Data records
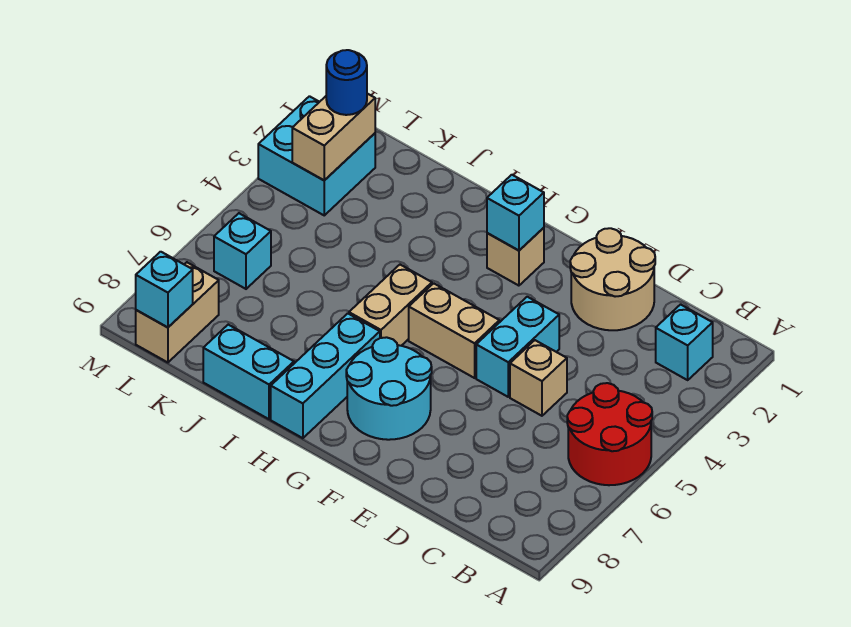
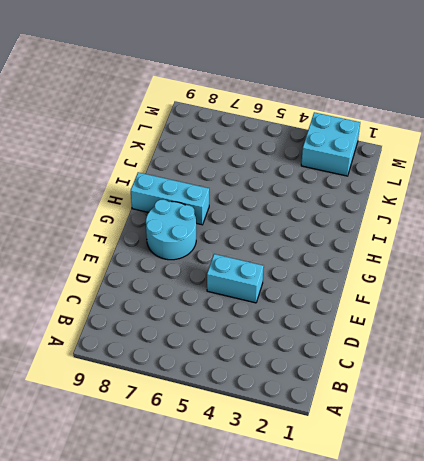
none -> red round brick A5:B6 level 1
none -> cyan brick B2 level 1
none -> tan round brick D1:E2 level 1

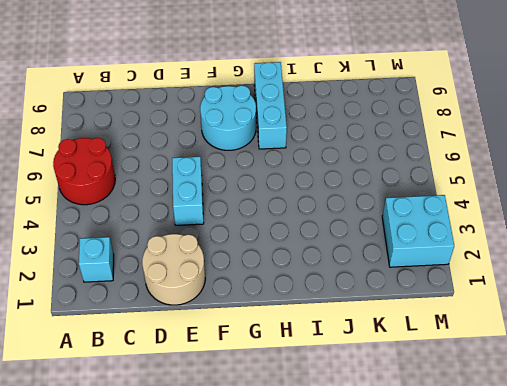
none -> tan brick D5 level 1
none -> tan brick F5:G5 level 1
none -> tan brick G2 level 1

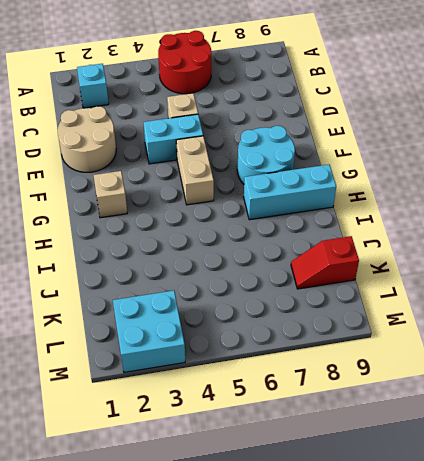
red slope K8:K9 level 1 top 9 -> none
none -> tan brick H5:H6 level 1
none -> cyan brick I9:J9 level 1
none -> cyan brick L6 level 1

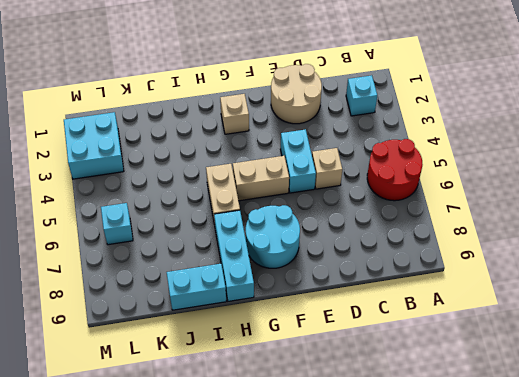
none -> tan brick L8:L9 level 1
none -> cyan brick G2 level 2
none -> tan brick L2:L3 level 2

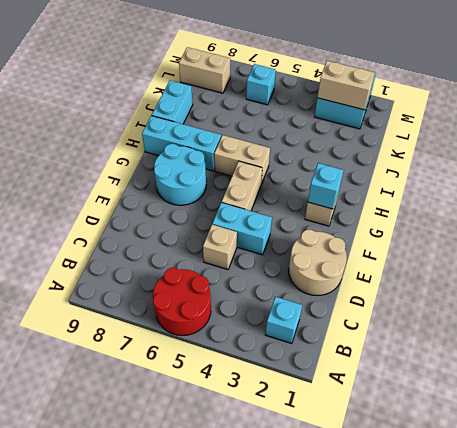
none -> cyan brick L9 level 2
none -> blue round brick L2 level 3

Task details: Every line from the one with "none -> tan brick G2 level 1" through the one with "none -> cyan brick L9 level 2" is to be reproduced exactly as written above, and the pictures are to be dropped.

Reply to the task:
none -> tan brick G2 level 1

red slope K8:K9 level 1 top 9 -> none
none -> tan brick H5:H6 level 1
none -> cyan brick I9:J9 level 1
none -> cyan brick L6 level 1

none -> tan brick L8:L9 level 1
none -> cyan brick G2 level 2
none -> tan brick L2:L3 level 2

none -> cyan brick L9 level 2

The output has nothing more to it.